▸ Data extract

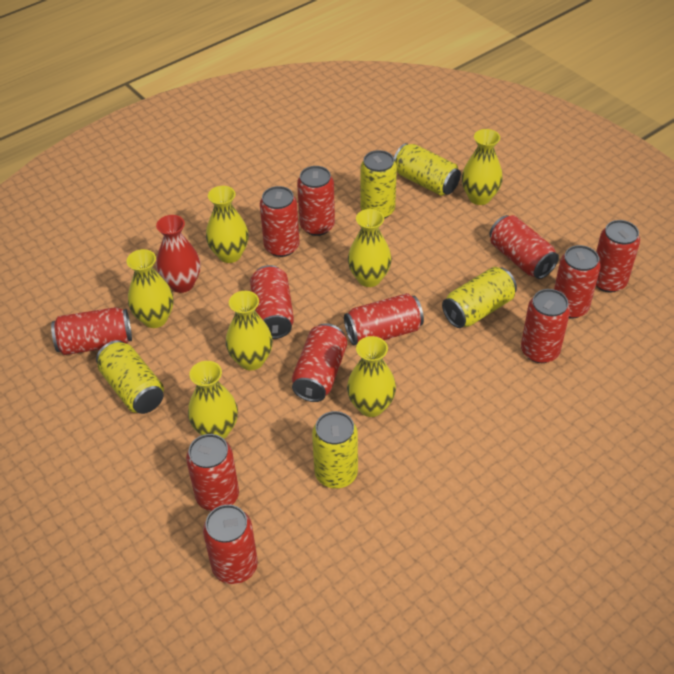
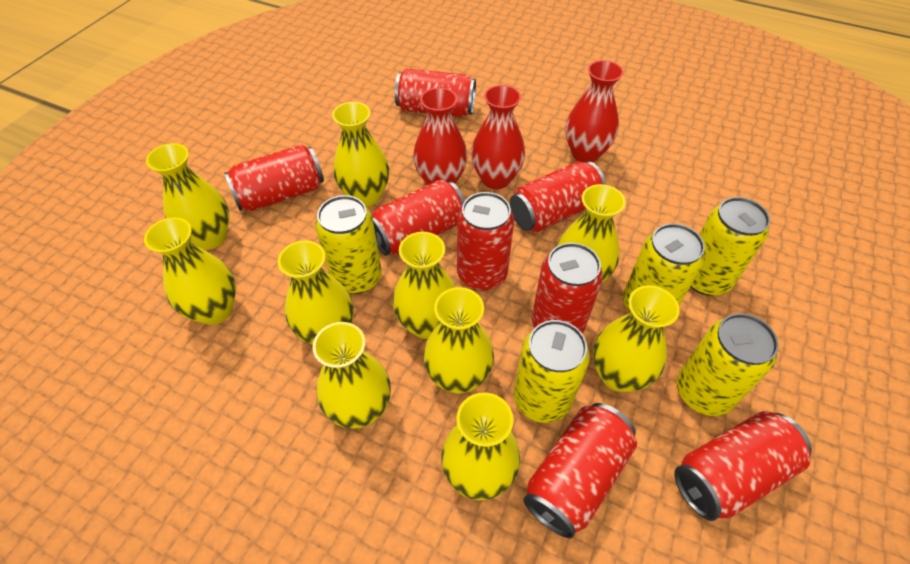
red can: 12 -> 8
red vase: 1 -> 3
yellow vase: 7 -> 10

...

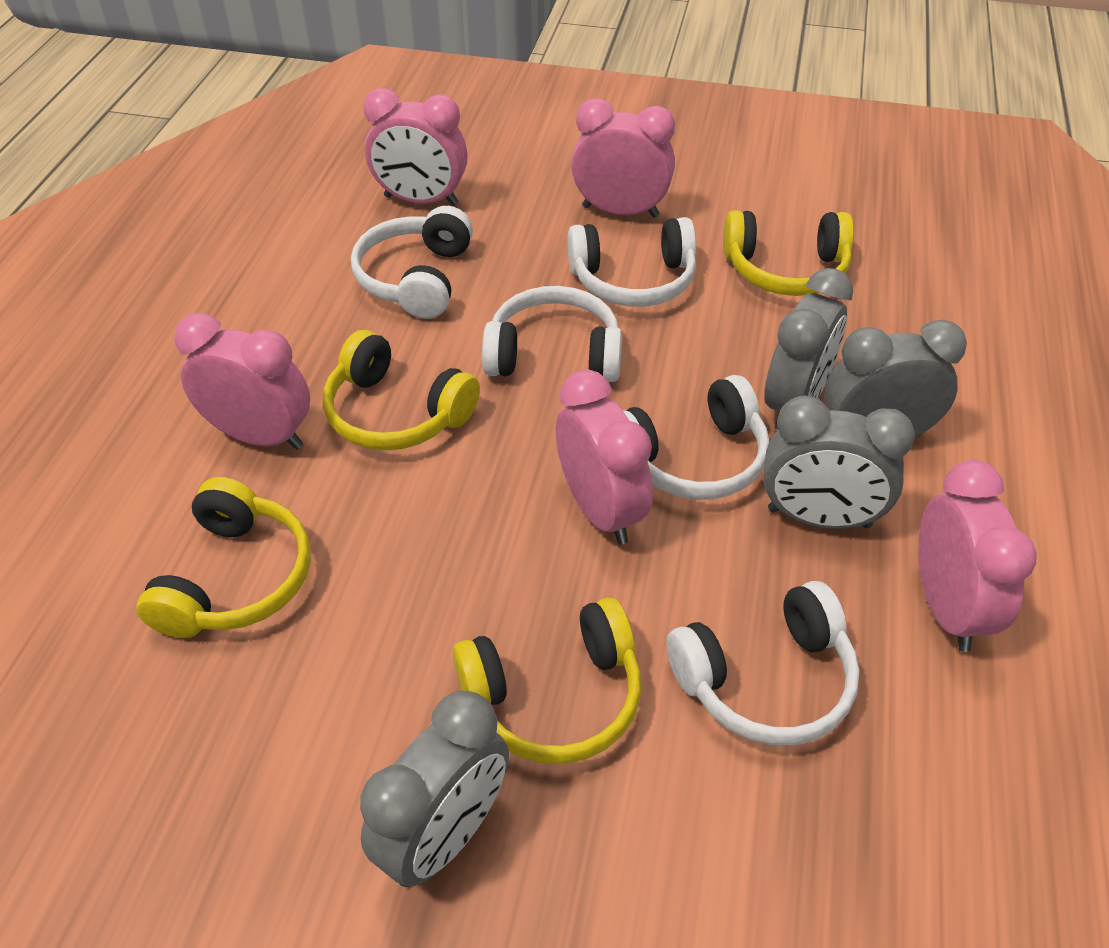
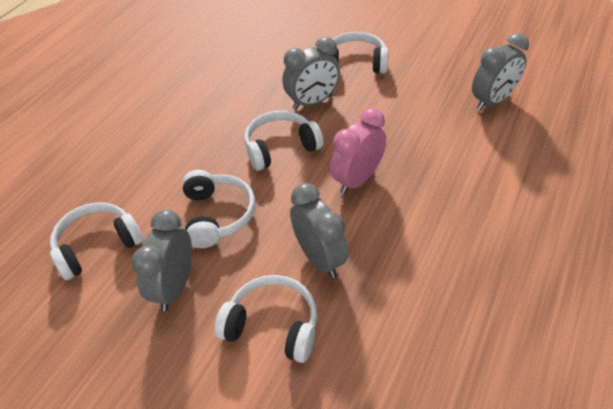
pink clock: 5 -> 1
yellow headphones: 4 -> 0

* * *

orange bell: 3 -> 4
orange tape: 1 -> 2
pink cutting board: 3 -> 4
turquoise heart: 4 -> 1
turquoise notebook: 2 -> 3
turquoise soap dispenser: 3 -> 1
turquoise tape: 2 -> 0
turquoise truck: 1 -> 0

▸ Task goal
Could you reproduce, exactly, every line above from the line with "turquoise soap dispenser: 3 -> 1" to the line with "turquoise truck: 1 -> 0", and no other line? Both ends count.

▸ Solution to this problem
turquoise soap dispenser: 3 -> 1
turquoise tape: 2 -> 0
turquoise truck: 1 -> 0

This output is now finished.